- PROBLEM
The lines from the start of the data through the line with "camera: 10 degrees right, 5 degrees down" are to be returned verbatim; all later lines are to be omitted.

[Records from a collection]
╔══

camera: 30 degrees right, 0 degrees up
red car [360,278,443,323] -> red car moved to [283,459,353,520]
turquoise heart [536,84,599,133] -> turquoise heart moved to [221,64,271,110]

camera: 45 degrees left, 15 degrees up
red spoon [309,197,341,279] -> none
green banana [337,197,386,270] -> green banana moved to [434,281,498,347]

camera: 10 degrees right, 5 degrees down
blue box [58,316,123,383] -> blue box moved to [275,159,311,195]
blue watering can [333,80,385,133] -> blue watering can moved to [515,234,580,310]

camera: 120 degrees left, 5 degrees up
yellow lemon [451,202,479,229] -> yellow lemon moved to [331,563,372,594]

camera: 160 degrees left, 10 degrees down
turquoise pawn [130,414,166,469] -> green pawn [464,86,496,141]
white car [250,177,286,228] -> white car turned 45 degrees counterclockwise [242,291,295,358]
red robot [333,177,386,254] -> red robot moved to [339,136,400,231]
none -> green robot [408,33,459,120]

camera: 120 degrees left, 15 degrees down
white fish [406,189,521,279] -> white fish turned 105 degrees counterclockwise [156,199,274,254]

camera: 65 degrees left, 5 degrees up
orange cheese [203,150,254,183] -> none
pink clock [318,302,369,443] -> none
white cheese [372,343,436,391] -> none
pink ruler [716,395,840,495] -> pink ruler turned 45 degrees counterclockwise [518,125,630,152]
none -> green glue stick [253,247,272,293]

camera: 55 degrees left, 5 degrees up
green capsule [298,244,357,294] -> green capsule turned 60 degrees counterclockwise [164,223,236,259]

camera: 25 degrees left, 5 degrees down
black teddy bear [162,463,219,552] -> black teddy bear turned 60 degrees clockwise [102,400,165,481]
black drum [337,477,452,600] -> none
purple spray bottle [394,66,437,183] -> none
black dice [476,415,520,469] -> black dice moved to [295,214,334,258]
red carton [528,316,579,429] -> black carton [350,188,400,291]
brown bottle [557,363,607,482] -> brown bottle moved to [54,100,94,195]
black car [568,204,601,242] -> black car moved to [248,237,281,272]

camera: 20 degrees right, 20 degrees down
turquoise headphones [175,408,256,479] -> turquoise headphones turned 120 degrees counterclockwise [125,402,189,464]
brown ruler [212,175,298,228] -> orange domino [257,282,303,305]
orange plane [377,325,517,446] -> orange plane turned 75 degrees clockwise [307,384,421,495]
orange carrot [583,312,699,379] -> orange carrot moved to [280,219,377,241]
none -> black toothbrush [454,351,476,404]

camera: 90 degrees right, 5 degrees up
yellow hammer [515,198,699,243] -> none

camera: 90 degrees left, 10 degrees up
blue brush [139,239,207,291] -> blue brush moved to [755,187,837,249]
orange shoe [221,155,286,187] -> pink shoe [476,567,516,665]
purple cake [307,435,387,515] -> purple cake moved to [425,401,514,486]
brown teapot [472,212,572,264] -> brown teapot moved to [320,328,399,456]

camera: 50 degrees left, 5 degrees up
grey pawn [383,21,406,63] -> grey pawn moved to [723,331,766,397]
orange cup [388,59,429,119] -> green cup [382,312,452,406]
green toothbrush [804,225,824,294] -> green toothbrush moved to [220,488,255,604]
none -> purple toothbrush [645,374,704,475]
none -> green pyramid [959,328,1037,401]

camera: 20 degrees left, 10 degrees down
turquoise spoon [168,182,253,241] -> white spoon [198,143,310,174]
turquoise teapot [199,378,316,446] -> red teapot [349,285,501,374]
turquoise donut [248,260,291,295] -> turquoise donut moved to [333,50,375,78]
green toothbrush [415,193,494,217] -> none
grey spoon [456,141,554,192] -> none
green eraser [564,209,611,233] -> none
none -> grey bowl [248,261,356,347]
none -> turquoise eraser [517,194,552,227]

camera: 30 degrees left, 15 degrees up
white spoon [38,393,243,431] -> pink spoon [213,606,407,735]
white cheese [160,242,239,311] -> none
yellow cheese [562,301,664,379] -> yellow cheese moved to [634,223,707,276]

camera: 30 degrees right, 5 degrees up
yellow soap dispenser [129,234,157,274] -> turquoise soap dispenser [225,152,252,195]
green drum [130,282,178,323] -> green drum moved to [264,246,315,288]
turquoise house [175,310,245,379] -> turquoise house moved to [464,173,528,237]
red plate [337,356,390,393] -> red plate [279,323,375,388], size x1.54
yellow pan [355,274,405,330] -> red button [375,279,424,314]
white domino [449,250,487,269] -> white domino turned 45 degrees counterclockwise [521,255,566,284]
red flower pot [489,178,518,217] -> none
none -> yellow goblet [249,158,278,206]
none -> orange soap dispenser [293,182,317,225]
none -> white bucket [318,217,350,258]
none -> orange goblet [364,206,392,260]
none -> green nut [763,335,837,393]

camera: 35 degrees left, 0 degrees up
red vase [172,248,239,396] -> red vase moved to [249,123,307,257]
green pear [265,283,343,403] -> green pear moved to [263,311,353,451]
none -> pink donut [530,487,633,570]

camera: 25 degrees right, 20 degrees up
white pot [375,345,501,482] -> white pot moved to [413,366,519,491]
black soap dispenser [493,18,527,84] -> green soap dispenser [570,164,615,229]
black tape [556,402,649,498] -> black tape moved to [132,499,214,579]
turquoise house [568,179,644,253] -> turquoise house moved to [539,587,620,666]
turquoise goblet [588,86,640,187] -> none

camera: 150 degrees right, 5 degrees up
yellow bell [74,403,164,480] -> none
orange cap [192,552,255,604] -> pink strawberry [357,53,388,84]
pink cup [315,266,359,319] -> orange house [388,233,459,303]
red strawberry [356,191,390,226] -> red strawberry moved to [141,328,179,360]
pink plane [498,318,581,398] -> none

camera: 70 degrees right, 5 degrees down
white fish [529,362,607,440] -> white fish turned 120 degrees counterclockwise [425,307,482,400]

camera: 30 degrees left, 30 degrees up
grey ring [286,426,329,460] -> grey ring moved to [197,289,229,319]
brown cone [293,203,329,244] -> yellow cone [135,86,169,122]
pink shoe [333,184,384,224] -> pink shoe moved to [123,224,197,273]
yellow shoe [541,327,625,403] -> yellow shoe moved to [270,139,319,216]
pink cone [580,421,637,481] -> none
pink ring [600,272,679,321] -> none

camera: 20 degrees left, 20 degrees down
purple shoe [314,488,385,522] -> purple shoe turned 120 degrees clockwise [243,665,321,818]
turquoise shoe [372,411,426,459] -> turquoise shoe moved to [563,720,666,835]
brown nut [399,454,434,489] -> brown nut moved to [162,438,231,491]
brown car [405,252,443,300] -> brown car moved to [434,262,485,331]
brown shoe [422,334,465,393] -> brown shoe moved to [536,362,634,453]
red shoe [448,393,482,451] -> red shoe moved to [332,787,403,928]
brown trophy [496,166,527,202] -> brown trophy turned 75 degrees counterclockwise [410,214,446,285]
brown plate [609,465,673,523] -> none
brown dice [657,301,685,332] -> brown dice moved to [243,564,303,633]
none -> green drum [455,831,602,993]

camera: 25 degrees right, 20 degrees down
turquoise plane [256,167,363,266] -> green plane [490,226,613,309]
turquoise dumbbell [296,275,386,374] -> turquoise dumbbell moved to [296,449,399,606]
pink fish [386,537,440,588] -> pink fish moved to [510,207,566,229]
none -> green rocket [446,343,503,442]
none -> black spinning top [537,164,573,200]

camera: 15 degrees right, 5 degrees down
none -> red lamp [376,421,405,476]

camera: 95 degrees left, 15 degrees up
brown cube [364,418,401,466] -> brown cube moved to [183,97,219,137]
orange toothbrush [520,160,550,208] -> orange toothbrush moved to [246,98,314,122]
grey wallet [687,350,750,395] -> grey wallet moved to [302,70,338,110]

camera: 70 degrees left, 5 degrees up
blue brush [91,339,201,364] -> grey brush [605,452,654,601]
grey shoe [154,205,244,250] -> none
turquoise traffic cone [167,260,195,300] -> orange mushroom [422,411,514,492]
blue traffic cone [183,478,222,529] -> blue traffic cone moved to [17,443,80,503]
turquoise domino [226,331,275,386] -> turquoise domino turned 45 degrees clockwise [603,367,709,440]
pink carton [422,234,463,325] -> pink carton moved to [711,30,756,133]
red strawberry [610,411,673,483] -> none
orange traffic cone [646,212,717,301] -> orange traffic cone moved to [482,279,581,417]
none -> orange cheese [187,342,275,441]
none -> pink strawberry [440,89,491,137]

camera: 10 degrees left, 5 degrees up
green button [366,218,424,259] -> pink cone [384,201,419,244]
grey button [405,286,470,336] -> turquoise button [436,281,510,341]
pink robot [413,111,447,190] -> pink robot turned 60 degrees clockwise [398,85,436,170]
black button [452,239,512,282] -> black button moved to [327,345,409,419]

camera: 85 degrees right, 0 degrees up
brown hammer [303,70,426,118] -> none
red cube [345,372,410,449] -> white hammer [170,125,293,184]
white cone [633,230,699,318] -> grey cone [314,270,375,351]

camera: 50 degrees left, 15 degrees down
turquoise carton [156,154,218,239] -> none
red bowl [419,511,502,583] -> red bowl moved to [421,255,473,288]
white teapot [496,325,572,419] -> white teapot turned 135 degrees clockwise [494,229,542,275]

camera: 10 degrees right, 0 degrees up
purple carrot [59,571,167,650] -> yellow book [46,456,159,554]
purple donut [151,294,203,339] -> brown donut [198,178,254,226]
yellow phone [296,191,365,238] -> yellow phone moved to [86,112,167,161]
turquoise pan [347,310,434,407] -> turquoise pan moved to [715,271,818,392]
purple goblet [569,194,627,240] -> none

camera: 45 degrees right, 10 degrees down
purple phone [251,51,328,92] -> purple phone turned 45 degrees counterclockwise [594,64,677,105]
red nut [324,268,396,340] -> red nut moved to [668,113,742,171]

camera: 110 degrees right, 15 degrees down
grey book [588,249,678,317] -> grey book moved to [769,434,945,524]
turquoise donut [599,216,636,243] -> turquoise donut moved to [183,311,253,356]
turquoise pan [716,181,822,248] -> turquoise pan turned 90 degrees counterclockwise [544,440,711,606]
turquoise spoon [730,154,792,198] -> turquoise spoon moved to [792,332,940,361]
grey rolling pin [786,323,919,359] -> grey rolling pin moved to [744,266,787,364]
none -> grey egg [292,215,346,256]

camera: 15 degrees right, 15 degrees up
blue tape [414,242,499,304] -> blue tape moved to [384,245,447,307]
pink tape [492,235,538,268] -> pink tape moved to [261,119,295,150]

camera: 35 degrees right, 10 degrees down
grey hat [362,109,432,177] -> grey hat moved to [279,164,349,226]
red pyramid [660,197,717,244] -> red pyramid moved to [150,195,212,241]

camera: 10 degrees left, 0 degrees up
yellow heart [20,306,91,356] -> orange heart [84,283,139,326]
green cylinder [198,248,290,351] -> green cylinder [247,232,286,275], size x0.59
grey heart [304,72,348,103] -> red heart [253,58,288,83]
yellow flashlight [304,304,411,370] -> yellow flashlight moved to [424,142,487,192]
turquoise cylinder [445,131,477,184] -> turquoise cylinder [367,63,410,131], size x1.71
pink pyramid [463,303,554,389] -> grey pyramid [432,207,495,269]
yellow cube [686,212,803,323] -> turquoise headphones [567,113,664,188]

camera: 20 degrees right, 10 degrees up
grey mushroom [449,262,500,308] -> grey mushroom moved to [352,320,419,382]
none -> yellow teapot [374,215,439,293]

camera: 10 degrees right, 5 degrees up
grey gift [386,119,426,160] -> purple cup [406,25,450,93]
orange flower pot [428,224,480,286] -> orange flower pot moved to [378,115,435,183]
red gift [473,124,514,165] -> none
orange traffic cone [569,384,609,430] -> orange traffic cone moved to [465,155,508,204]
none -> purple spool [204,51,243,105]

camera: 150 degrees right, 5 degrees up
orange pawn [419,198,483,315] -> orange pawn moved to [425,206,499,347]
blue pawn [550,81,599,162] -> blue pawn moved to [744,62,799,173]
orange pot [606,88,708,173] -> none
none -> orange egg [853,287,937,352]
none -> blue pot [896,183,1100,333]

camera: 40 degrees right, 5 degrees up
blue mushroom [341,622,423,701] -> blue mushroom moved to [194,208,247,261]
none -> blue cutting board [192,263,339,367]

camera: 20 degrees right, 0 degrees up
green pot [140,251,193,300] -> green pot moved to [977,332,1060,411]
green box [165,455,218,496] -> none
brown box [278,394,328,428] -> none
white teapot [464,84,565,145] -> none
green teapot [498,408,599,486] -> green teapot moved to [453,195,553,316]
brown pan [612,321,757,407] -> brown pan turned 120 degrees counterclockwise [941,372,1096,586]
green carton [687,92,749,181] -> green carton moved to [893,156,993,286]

╚══

- EXERCISE RESPONSE
camera: 30 degrees right, 0 degrees up
red car [360,278,443,323] -> red car moved to [283,459,353,520]
turquoise heart [536,84,599,133] -> turquoise heart moved to [221,64,271,110]

camera: 45 degrees left, 15 degrees up
red spoon [309,197,341,279] -> none
green banana [337,197,386,270] -> green banana moved to [434,281,498,347]

camera: 10 degrees right, 5 degrees down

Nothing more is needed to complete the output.